● Records from a dataset
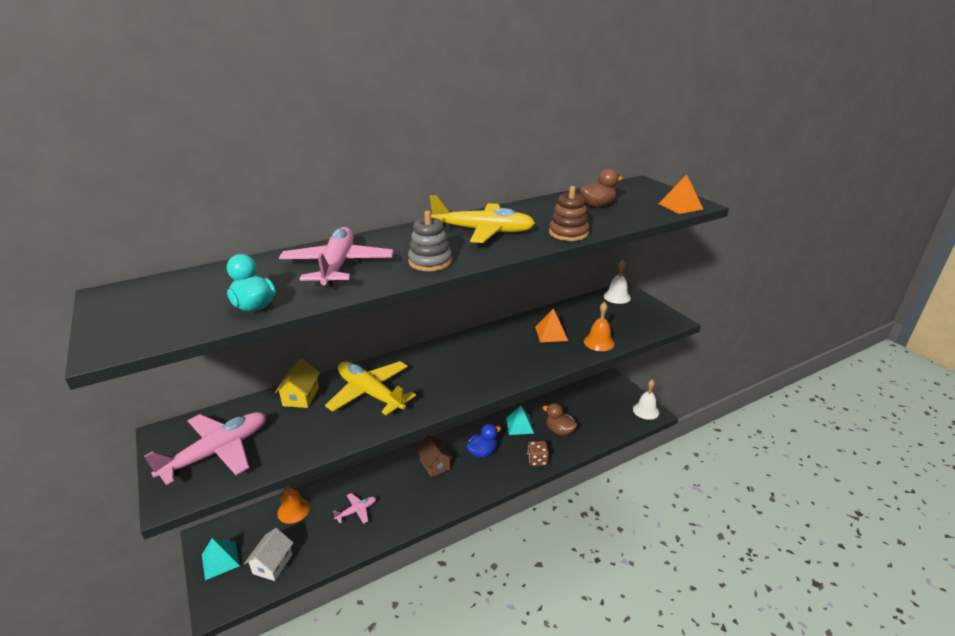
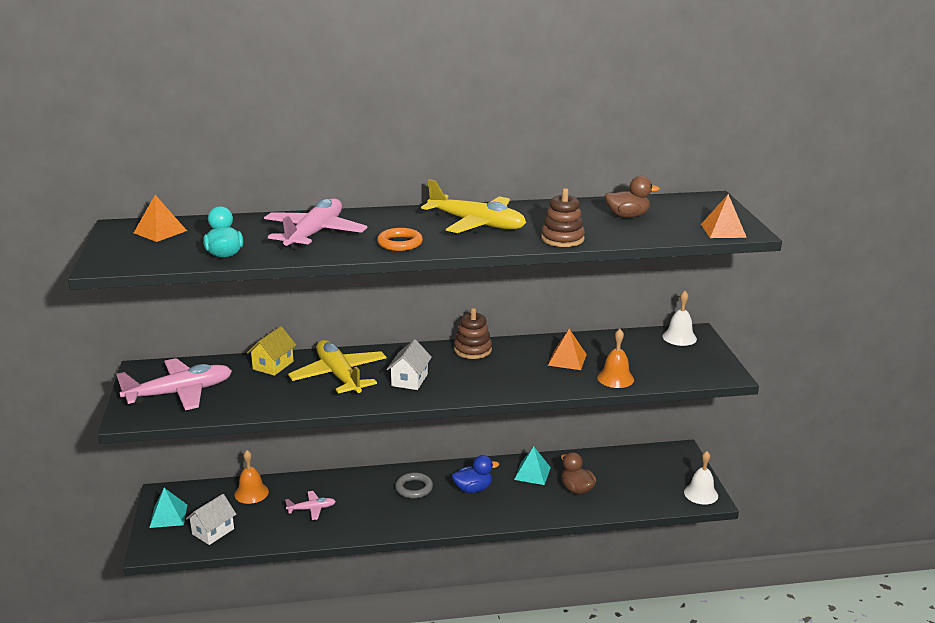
camera: 20 degrees right, 5 degrees down
grey stacking toy [408,211,452,271] -> orange ring [377,228,423,251]
brown house [416,435,453,477] -> grey ring [395,472,433,499]
brown dice [528,441,549,466] -> none
none -> orange pyramid [134,195,187,242]
none -> white house [386,339,432,390]
none -> brown stacking toy [454,308,492,359]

● What to work on
Going line by line through the entries above, count each line that has the word "house", then state the count alone.

● Task output
2